◆ TASK STATEMENT
Write the entries out exactly. Any images they hold stay out of the copy.

◆ MATERIAL FOR THIS TASK
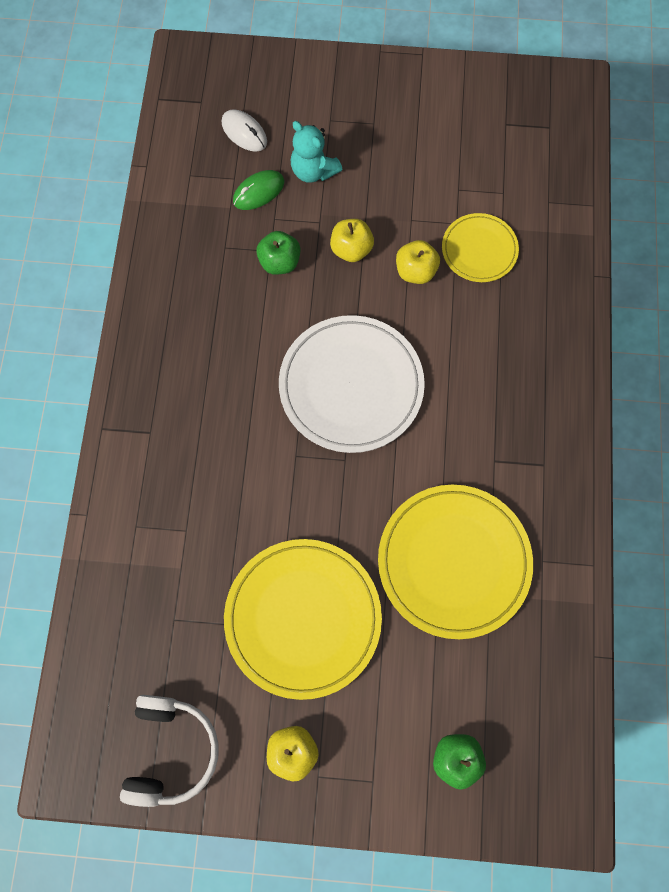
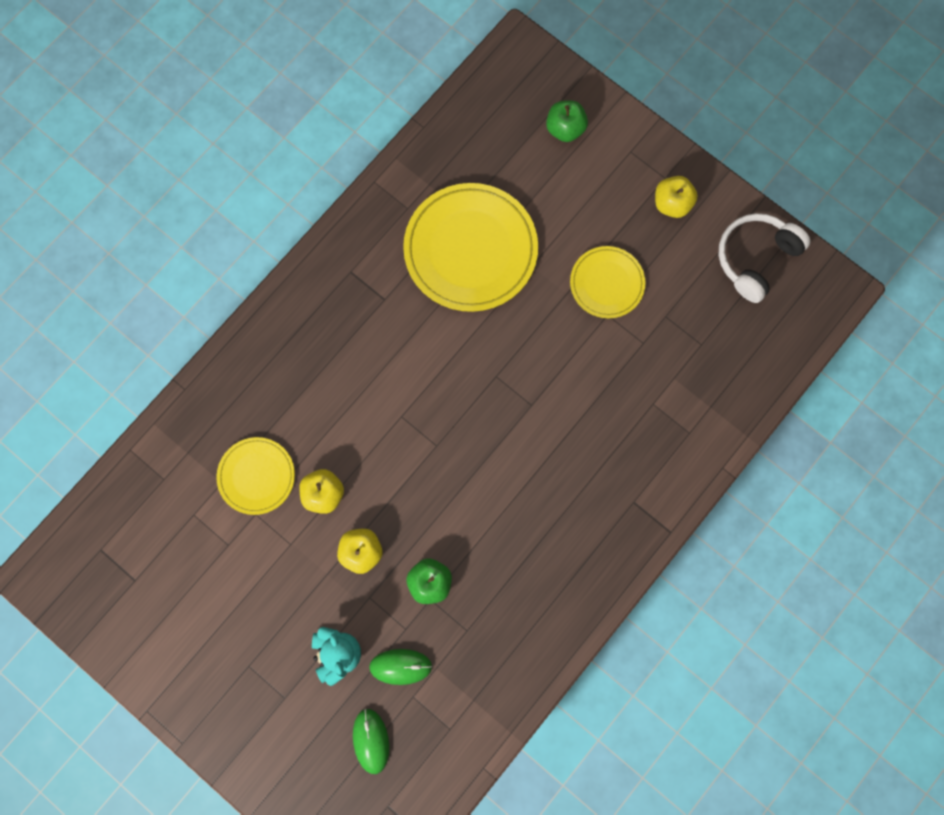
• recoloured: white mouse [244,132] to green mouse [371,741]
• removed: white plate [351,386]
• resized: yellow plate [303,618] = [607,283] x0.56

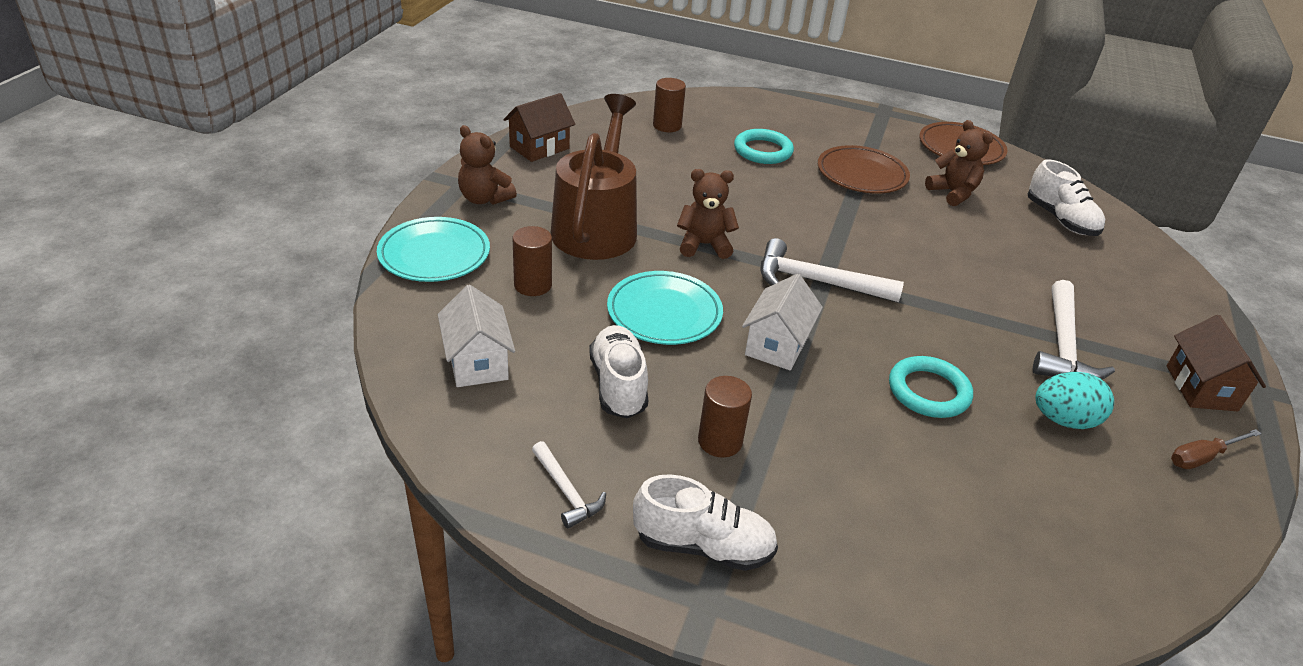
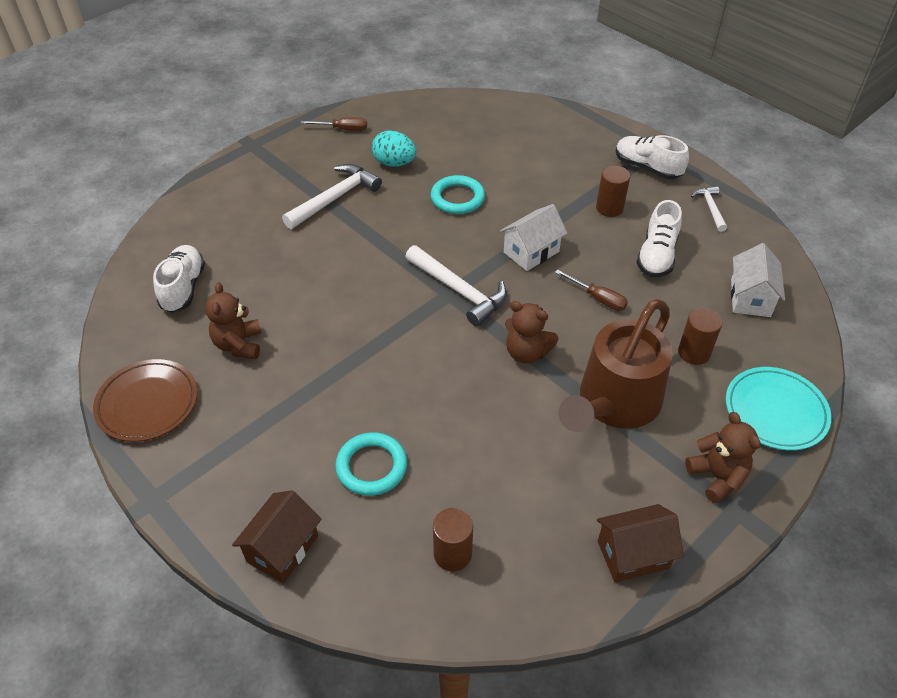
• removed: brown plate [861,174]
• replaced: turquoise plate [664,313] to brown screwdriver [598,298]
• moved: brown house [1201,388] to [282,549]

◆ SOLUTION TO THE PROBLEM
• recoloured: white mouse [244,132] to green mouse [371,741]
• removed: white plate [351,386]
• resized: yellow plate [303,618] = [607,283] x0.56

• removed: brown plate [861,174]
• replaced: turquoise plate [664,313] to brown screwdriver [598,298]
• moved: brown house [1201,388] to [282,549]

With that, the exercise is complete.